----- Supplied material -----

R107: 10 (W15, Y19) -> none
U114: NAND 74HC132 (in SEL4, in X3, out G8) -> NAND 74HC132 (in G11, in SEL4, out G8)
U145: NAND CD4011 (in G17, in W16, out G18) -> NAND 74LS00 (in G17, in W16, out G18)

-----
----- Supplied material -----

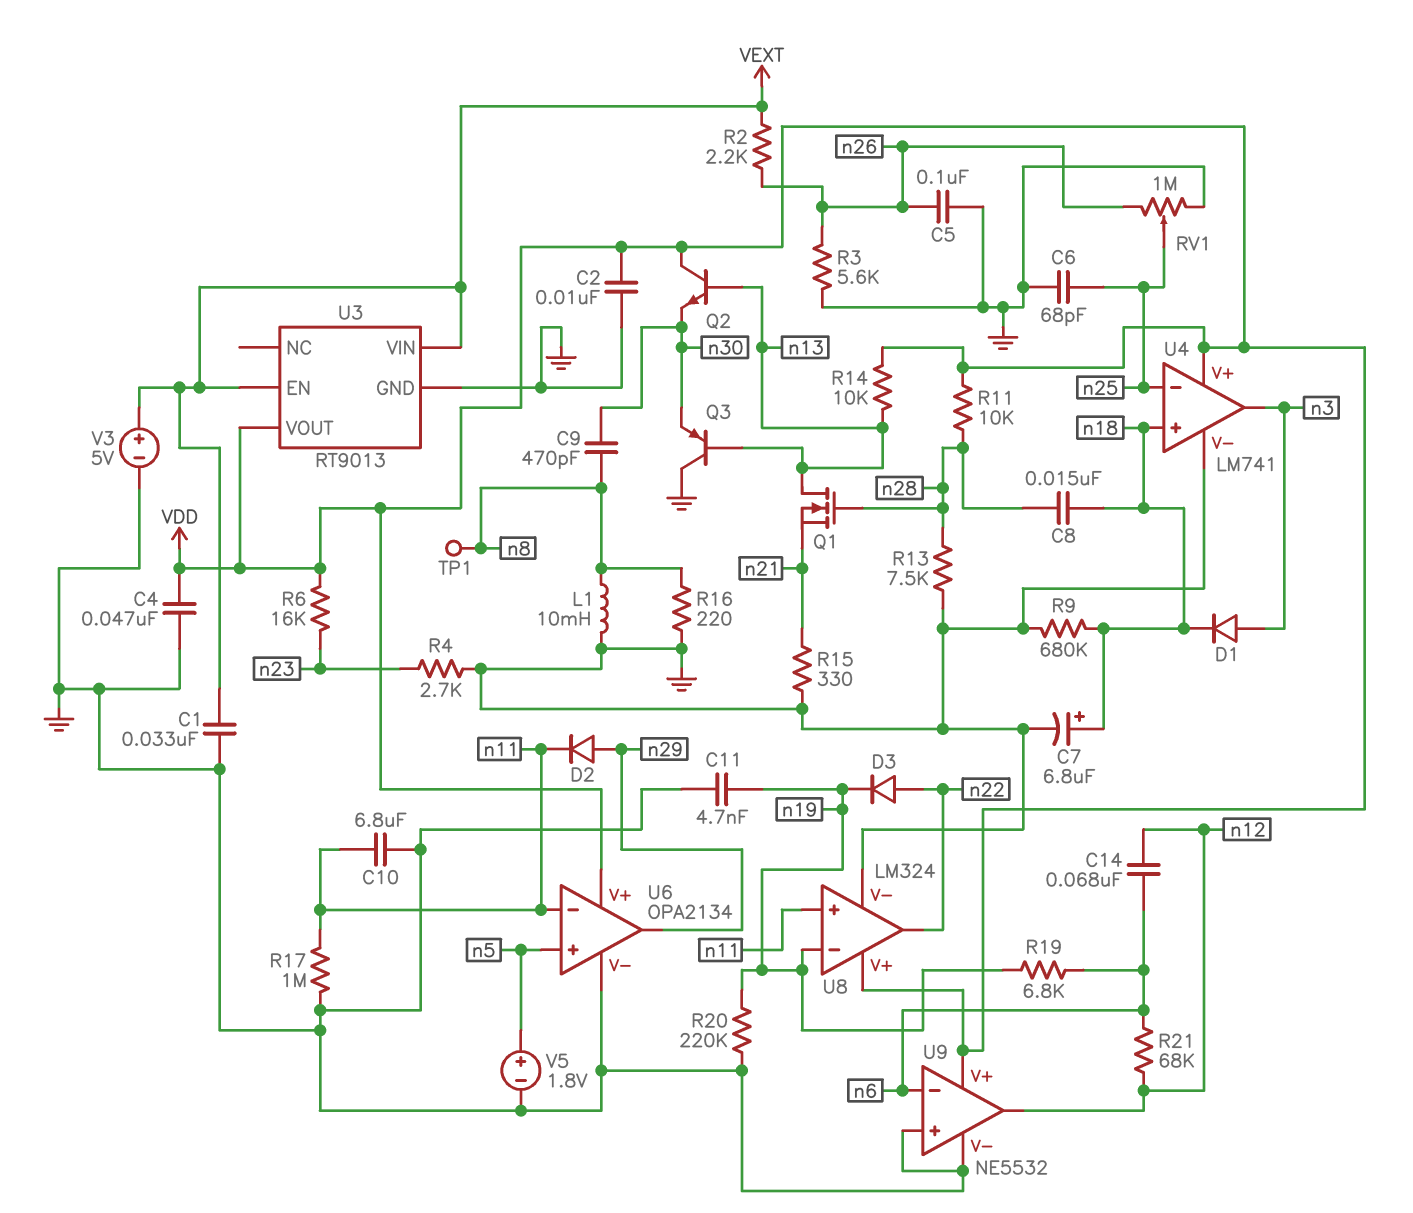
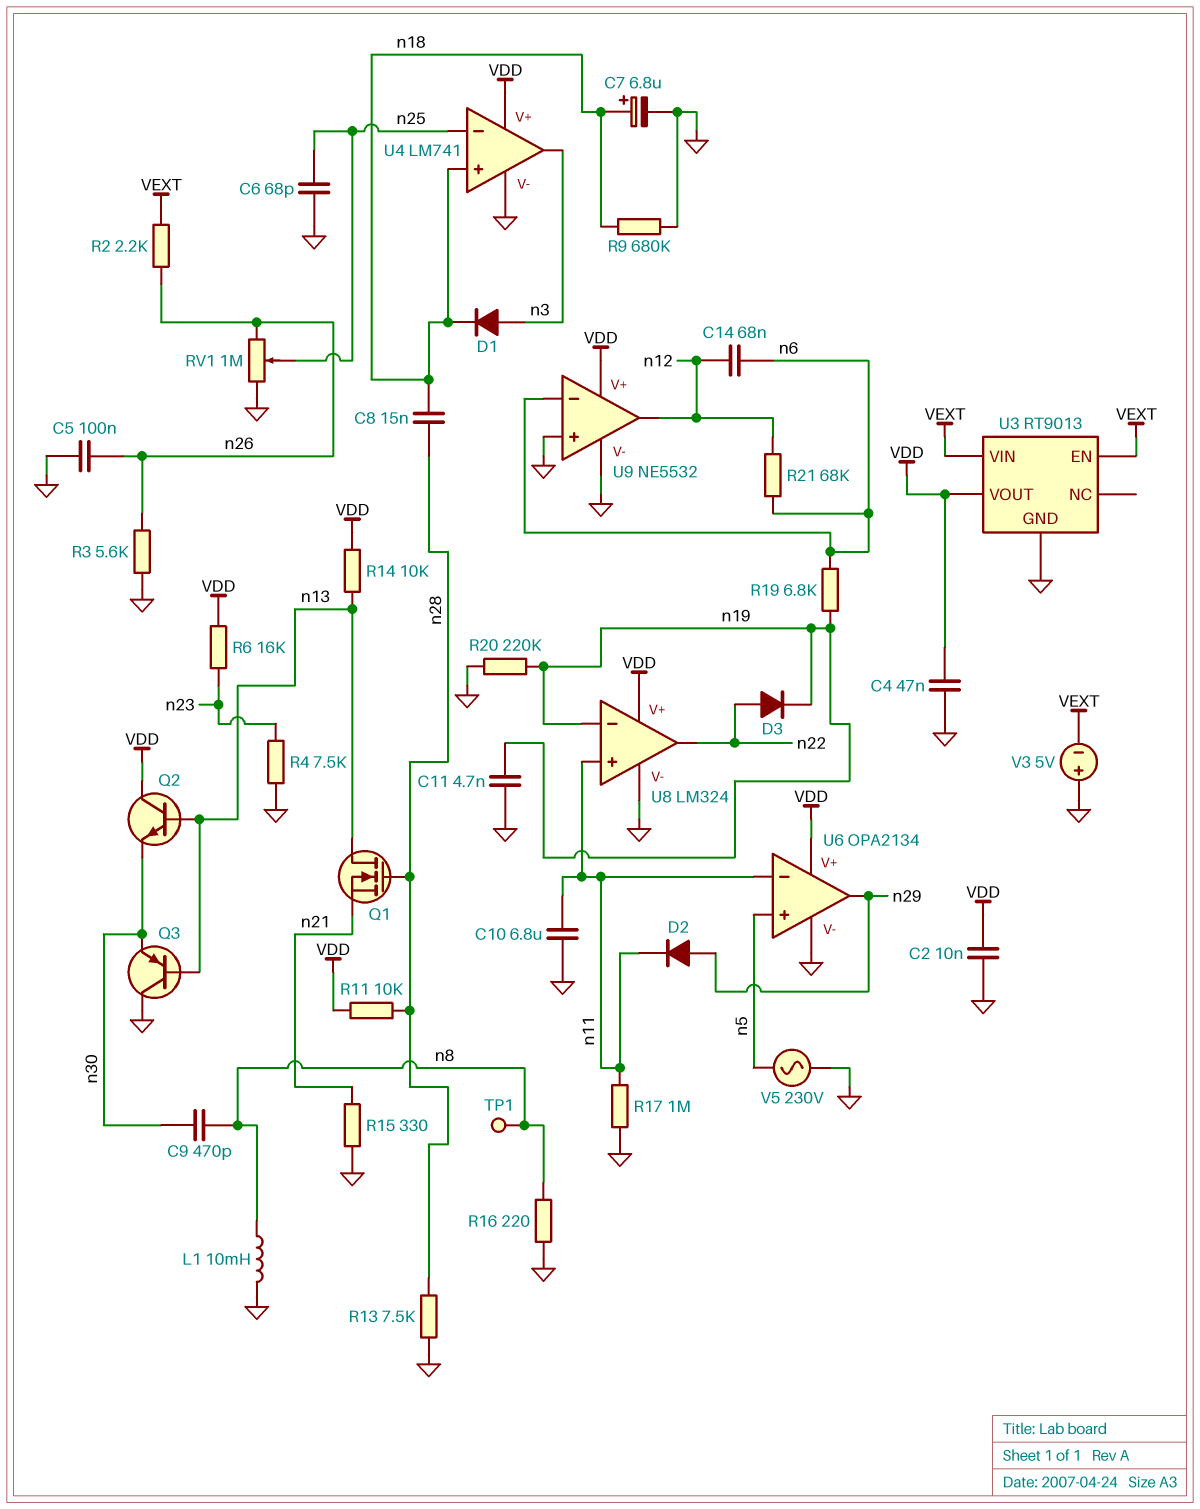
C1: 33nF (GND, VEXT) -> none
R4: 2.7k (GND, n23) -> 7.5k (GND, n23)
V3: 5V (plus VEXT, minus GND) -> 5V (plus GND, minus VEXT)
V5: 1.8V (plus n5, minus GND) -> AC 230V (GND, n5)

-----

Exercise: Your answer must consist solely of the lines above between the line holding "C1: 33nF (GND, VEXT) -> none" and the line holding "V5: 1.8V (plus", inclusive, copied exactly.

Result:
C1: 33nF (GND, VEXT) -> none
R4: 2.7k (GND, n23) -> 7.5k (GND, n23)
V3: 5V (plus VEXT, minus GND) -> 5V (plus GND, minus VEXT)
V5: 1.8V (plus n5, minus GND) -> AC 230V (GND, n5)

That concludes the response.